[DATA SUPPLIED — start]

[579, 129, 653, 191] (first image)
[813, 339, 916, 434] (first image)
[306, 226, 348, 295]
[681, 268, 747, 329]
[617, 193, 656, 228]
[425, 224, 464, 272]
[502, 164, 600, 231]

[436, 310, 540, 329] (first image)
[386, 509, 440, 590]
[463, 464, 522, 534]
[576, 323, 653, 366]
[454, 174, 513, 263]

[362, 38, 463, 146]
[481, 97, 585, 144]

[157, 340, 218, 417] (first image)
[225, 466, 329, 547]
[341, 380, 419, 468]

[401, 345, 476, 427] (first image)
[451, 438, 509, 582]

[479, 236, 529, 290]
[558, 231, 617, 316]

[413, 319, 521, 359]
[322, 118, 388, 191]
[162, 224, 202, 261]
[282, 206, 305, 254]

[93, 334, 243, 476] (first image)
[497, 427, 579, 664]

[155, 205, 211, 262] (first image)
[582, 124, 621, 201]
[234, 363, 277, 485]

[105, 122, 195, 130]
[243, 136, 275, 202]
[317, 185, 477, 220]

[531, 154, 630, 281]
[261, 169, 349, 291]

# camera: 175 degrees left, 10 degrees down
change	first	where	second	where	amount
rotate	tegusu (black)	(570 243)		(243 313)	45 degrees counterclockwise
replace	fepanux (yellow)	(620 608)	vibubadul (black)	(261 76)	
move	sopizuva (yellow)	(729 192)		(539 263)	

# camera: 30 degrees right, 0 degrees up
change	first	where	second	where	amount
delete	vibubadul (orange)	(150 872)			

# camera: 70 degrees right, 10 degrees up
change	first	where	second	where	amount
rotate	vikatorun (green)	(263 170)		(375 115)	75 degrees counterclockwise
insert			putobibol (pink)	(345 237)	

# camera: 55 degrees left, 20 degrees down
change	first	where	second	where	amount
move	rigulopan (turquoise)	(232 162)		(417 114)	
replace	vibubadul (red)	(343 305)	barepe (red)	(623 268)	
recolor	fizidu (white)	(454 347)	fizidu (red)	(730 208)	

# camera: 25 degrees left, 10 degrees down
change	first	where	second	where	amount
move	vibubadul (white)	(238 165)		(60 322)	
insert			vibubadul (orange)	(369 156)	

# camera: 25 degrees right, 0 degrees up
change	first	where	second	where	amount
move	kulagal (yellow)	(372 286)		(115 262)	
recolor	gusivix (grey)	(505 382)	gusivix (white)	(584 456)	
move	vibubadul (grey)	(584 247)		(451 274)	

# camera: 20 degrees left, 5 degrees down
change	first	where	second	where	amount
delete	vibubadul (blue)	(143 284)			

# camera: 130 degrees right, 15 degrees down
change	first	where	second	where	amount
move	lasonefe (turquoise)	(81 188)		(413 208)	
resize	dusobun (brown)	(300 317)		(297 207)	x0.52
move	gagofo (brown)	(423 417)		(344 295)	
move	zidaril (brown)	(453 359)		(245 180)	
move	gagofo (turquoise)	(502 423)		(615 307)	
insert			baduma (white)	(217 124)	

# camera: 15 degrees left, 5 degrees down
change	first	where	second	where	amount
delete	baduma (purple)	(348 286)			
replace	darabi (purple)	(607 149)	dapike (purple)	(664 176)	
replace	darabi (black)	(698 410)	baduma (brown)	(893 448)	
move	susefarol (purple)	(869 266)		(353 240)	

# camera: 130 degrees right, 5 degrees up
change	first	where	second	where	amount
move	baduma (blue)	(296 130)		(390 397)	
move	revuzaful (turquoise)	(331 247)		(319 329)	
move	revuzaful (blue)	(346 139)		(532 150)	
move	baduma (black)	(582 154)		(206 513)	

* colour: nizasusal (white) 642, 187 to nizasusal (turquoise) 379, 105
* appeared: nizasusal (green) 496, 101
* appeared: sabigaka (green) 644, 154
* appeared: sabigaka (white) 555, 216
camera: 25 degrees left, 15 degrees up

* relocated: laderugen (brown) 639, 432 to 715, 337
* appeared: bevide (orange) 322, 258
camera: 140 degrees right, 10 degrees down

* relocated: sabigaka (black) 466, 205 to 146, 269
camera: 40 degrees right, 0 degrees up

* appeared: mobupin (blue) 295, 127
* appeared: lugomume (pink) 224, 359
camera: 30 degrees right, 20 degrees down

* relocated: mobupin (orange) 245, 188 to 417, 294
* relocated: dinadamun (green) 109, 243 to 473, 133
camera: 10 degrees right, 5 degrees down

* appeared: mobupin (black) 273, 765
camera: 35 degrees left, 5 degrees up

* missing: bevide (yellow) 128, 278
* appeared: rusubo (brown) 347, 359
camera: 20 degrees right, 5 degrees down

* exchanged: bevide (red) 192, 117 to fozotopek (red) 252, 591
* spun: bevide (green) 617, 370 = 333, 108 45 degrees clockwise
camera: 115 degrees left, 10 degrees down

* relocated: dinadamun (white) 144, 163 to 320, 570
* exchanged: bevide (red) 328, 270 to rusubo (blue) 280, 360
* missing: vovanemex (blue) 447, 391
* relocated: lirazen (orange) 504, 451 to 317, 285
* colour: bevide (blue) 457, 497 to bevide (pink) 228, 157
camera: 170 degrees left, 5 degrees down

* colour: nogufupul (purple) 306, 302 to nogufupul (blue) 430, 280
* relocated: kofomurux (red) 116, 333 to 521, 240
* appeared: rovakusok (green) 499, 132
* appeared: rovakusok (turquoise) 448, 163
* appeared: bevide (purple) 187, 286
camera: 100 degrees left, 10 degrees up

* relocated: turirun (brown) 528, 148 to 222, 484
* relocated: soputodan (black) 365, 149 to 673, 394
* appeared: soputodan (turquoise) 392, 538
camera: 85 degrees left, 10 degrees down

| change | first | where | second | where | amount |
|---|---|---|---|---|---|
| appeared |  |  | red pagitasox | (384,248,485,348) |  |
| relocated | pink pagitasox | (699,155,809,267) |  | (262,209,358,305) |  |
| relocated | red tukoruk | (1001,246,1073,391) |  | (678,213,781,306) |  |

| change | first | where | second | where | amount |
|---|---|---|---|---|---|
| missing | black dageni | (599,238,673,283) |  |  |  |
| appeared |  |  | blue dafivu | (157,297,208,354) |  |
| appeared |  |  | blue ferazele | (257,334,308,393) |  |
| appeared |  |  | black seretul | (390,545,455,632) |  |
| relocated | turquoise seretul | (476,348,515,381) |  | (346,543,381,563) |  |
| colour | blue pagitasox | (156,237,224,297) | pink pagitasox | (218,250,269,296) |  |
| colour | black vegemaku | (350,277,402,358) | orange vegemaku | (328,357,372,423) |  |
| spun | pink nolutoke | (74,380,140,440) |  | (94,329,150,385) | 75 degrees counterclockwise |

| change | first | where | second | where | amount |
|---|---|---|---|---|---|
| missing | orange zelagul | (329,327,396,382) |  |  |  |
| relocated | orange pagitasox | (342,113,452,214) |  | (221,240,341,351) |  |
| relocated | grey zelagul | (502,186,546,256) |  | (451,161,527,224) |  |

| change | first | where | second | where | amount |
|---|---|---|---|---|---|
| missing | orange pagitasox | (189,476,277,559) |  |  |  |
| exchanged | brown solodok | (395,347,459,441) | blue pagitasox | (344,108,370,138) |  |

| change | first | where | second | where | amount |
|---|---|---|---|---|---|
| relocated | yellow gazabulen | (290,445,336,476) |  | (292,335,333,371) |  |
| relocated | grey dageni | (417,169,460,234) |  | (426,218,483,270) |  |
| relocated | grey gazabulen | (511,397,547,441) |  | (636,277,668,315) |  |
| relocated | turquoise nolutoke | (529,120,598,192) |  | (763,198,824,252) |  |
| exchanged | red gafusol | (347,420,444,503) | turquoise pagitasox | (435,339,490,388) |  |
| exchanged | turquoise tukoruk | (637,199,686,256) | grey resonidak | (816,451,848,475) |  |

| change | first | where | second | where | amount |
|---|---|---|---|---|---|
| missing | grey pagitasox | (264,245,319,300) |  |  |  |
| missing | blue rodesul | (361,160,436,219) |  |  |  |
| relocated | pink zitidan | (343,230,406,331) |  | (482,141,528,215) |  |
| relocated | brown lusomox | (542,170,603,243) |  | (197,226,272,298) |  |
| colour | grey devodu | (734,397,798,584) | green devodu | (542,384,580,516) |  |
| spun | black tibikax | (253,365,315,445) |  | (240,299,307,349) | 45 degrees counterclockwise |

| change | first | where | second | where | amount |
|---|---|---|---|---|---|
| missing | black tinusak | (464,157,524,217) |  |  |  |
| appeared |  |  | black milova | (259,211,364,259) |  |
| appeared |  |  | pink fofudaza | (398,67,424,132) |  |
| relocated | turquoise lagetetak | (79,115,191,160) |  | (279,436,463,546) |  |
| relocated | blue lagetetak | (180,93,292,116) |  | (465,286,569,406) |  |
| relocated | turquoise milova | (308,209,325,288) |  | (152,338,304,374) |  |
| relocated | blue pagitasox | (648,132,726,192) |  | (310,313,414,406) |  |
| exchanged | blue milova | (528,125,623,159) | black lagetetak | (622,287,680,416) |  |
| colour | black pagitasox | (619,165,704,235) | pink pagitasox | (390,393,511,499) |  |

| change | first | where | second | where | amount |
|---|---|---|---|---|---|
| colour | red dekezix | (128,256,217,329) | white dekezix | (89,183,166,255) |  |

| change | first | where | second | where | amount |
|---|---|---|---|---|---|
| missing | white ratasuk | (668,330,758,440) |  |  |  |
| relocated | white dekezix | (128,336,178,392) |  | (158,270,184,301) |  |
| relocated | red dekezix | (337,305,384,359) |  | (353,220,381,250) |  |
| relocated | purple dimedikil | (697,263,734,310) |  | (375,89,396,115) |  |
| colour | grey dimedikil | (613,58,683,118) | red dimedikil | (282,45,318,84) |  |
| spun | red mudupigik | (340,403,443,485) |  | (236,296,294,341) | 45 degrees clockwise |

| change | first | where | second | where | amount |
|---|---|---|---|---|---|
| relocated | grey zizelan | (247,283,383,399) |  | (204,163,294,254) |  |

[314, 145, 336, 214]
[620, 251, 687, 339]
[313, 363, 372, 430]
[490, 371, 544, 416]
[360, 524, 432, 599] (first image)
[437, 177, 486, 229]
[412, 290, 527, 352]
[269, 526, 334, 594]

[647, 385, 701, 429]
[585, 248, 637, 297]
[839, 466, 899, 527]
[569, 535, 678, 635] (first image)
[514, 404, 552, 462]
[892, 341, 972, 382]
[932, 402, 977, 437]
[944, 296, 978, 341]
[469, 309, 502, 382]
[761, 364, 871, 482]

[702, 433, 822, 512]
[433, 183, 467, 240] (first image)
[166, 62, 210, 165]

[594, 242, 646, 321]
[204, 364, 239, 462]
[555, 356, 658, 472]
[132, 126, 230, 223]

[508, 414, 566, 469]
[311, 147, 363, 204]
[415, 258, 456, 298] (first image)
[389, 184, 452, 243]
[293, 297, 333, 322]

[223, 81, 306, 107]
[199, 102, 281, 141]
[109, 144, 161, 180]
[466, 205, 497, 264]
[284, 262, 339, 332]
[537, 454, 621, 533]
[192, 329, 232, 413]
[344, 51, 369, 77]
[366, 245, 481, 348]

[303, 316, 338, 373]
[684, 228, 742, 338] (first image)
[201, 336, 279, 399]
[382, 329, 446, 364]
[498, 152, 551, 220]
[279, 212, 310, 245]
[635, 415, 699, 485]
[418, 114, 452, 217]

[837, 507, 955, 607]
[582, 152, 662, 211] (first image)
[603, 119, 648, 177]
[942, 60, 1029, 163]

[DATA SUPPLIED — finish]

Each line that includes the string "nizasusal" should be copied from the data.

WORKED SOLUTION =
* colour: nizasusal (white) 642, 187 to nizasusal (turquoise) 379, 105
* appeared: nizasusal (green) 496, 101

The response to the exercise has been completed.